Extracted records:
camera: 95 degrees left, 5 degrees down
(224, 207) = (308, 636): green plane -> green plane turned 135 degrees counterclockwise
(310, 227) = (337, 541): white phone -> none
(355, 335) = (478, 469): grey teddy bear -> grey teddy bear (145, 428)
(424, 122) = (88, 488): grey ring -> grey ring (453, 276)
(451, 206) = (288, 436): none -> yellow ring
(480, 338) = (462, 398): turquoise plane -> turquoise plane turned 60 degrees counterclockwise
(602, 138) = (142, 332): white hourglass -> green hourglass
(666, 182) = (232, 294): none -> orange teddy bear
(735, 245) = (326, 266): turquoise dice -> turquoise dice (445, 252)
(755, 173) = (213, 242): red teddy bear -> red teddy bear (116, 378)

--

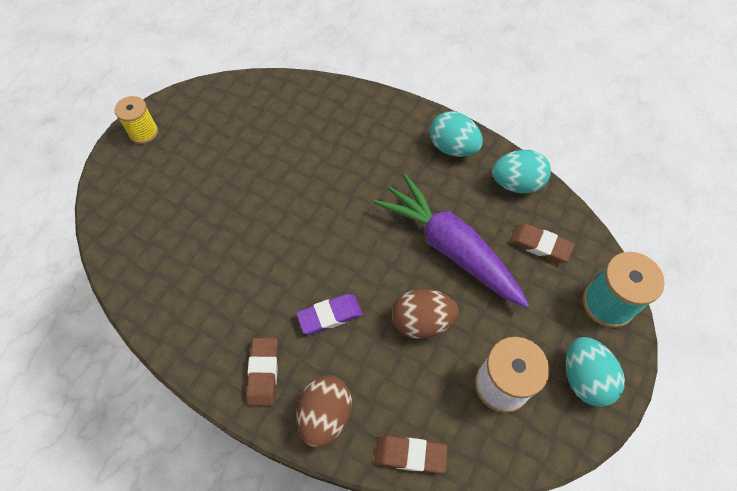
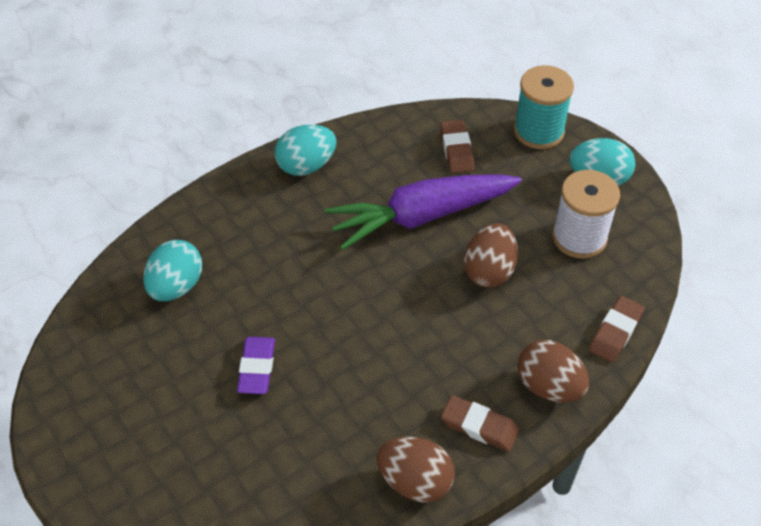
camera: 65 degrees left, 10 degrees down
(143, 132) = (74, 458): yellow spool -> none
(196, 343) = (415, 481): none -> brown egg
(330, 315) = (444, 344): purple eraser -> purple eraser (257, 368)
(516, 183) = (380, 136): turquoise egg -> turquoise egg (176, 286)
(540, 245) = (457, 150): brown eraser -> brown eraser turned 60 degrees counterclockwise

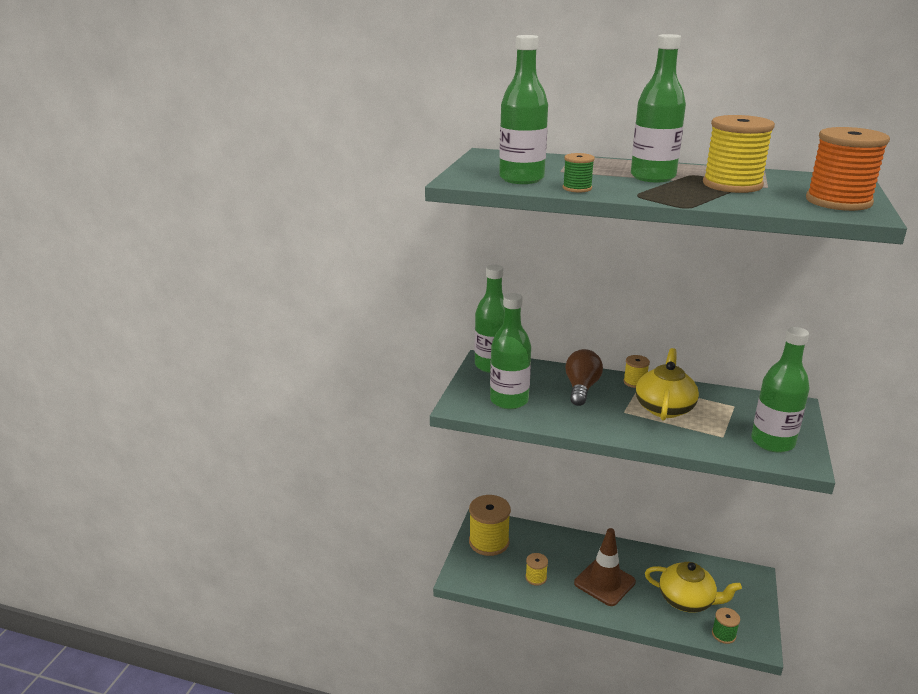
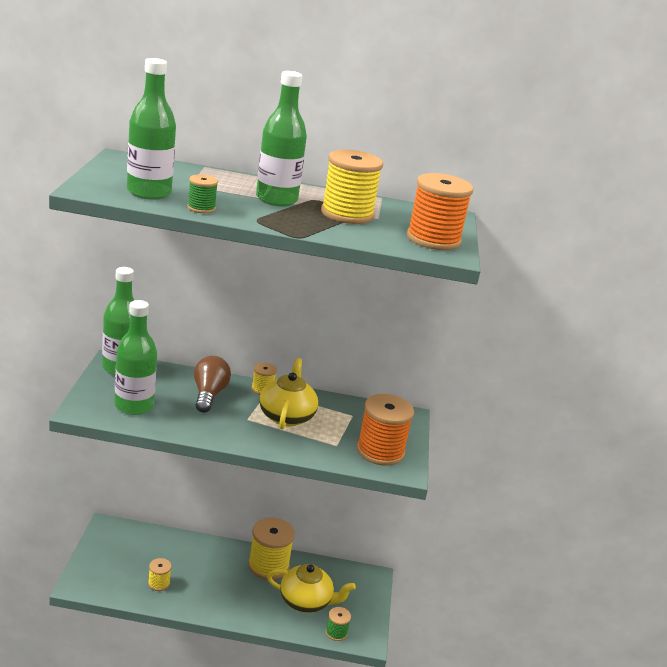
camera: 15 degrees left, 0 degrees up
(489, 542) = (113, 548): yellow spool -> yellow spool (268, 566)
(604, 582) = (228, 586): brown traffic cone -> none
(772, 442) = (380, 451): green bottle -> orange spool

* * *

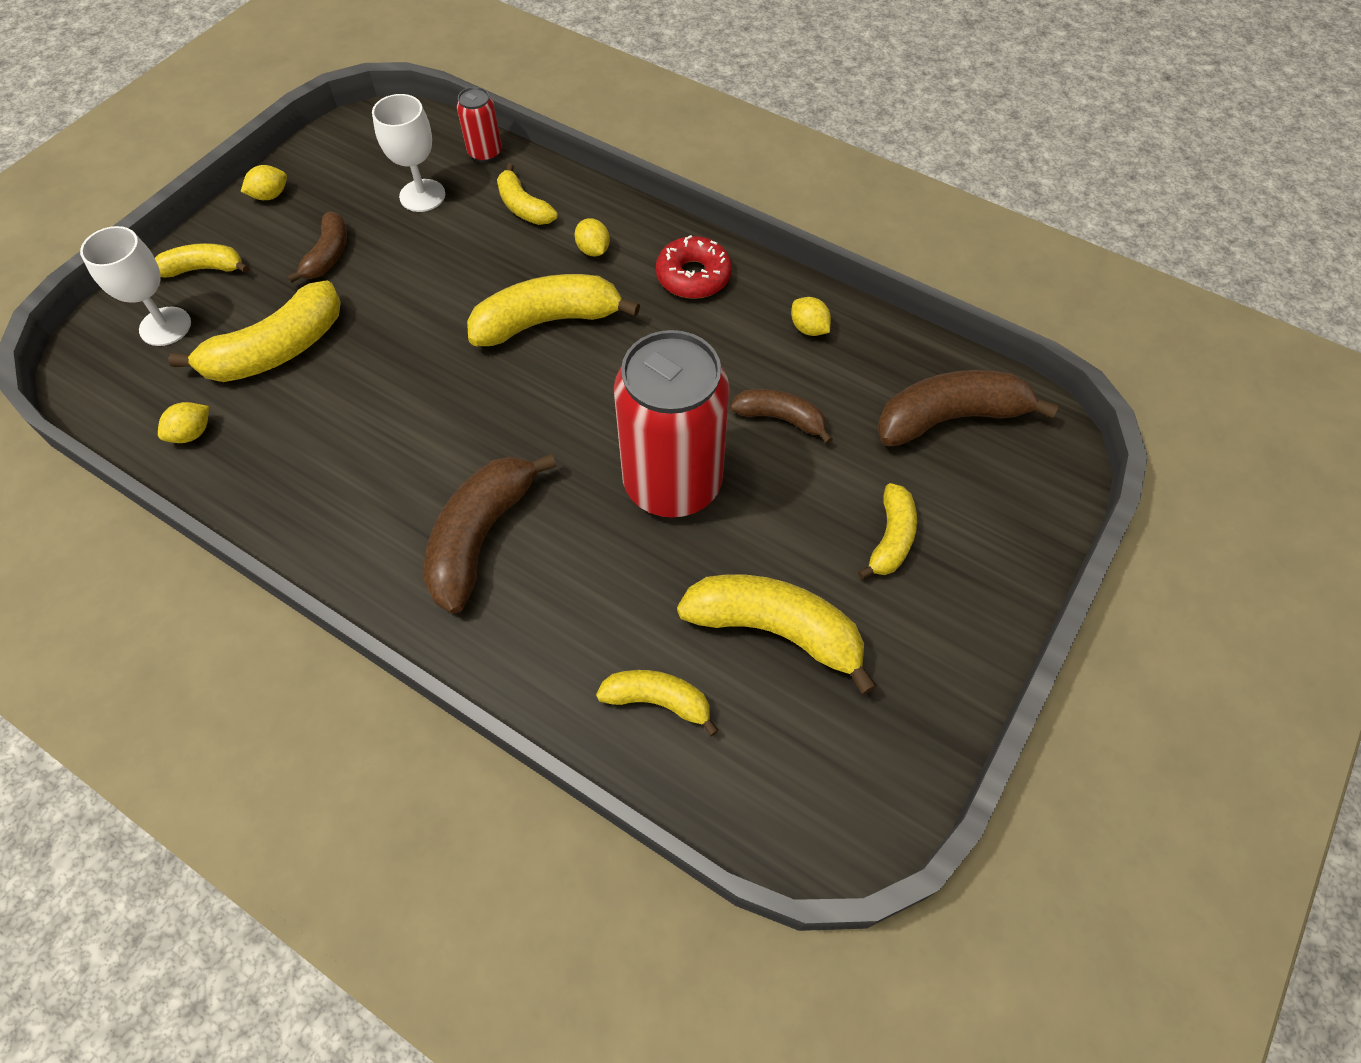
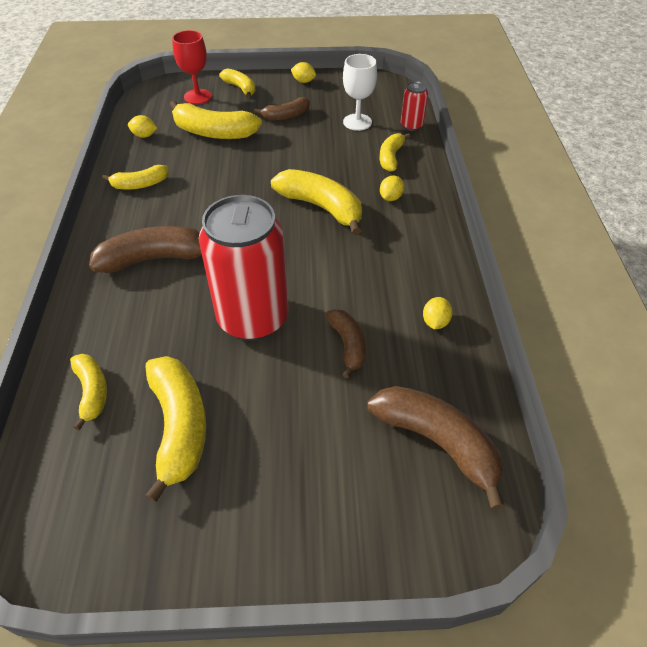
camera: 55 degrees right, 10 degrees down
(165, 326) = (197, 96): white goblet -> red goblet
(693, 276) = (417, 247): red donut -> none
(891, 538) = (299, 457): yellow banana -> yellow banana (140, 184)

What to do: Range to print from the listing above: from the line with "(516, 183) = (380, 136): turquoise" up to and including the line with "(604, 582) = (228, 586): brown". Please print those lines exactly, with no pictures and nothing more.

Finished task:
(516, 183) = (380, 136): turquoise egg -> turquoise egg (176, 286)
(540, 245) = (457, 150): brown eraser -> brown eraser turned 60 degrees counterclockwise

camera: 15 degrees left, 0 degrees up
(489, 542) = (113, 548): yellow spool -> yellow spool (268, 566)
(604, 582) = (228, 586): brown traffic cone -> none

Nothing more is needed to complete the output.